### Collected data entries
________________

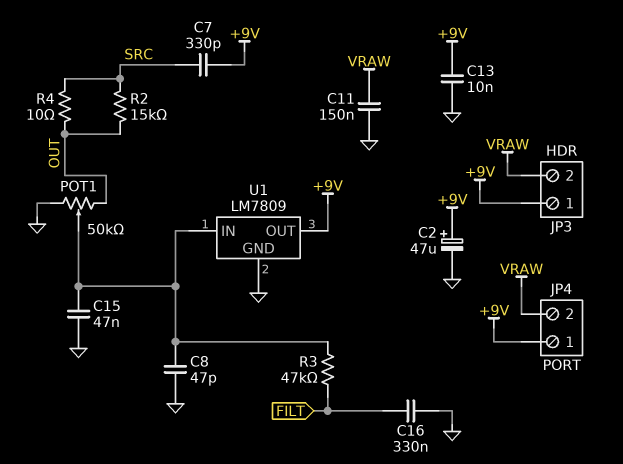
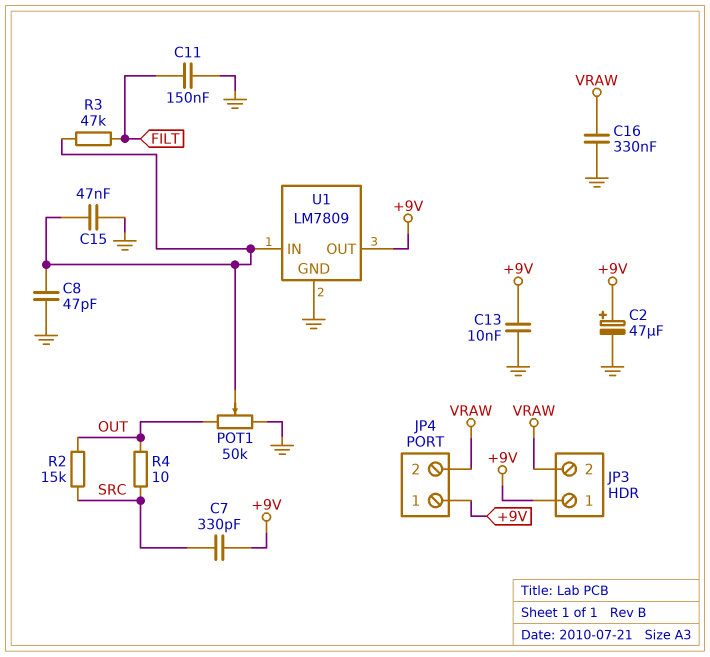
C11: 150nF (GND, VRAW) -> 150nF (FILT, GND)
C16: 330nF (FILT, GND) -> 330nF (GND, VRAW)

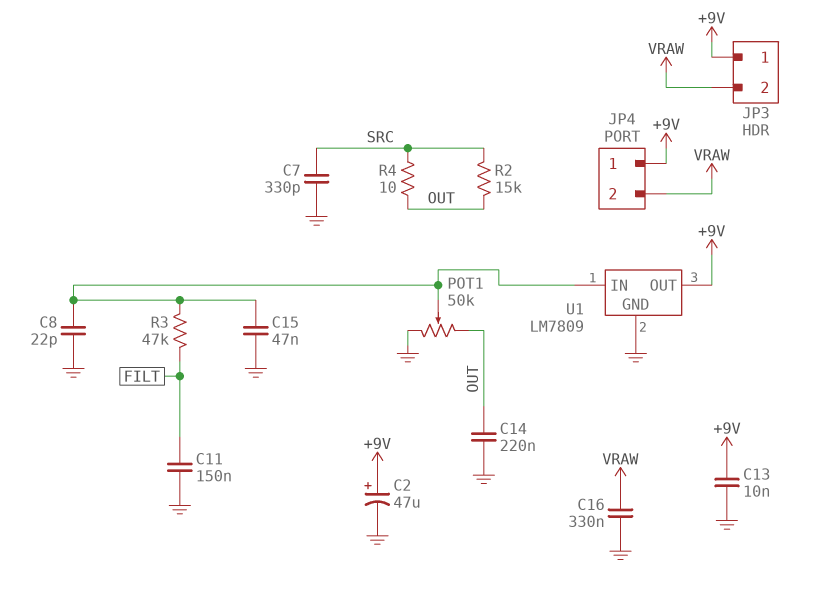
C7: 330pF (+9V, SRC) -> 330pF (GND, SRC)
C8: 47pF (GND, U1/IN) -> 22pF (GND, U1/IN)
C14: none -> 220nF (GND, OUT)

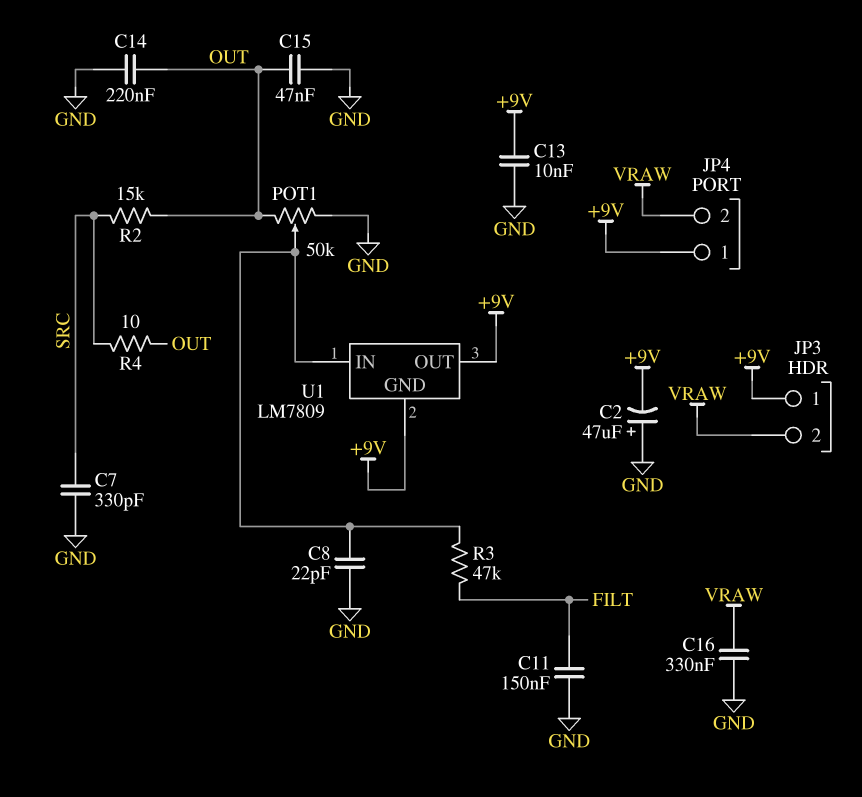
C2: 47uF (plus +9V, minus GND) -> 47uF (plus GND, minus +9V)
C15: 47nF (GND, U1/IN) -> 47nF (GND, OUT)
U1 pin GND: GND -> +9V

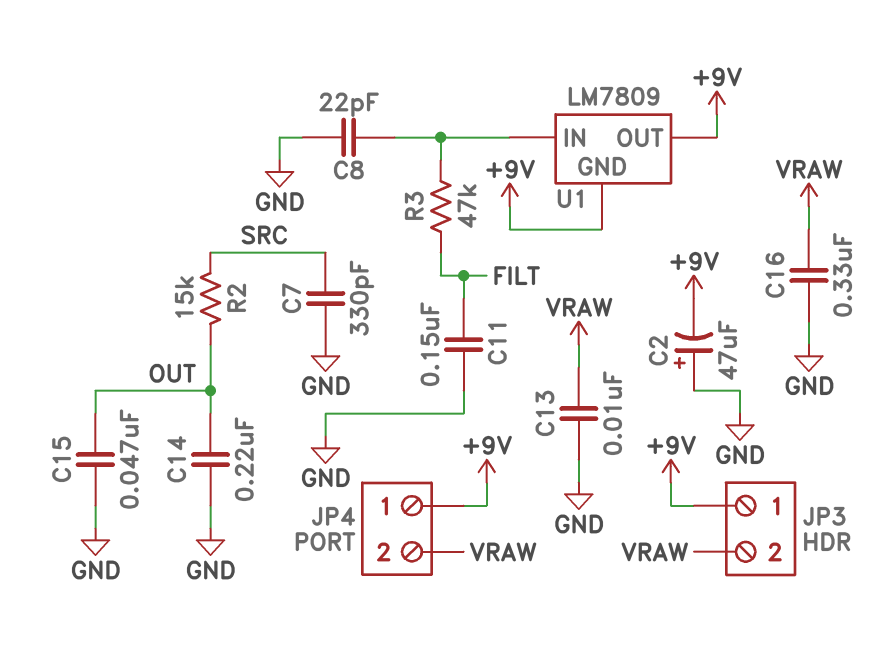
C13: 10nF (+9V, GND) -> 10nF (GND, VRAW)
POT1: 50k (GND, OUT, wiper U1/IN) -> none
R4: 10 (OUT, SRC) -> none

________________

### How to complete this task
Reproduce exactly the lines from the one containing "C7: 330pF (+9V, SRC) -> 330pF (GND, SRC)" through the last line of the records, both included, leaving out every picture.

### Your solution
C7: 330pF (+9V, SRC) -> 330pF (GND, SRC)
C8: 47pF (GND, U1/IN) -> 22pF (GND, U1/IN)
C14: none -> 220nF (GND, OUT)

C2: 47uF (plus +9V, minus GND) -> 47uF (plus GND, minus +9V)
C15: 47nF (GND, U1/IN) -> 47nF (GND, OUT)
U1 pin GND: GND -> +9V

C13: 10nF (+9V, GND) -> 10nF (GND, VRAW)
POT1: 50k (GND, OUT, wiper U1/IN) -> none
R4: 10 (OUT, SRC) -> none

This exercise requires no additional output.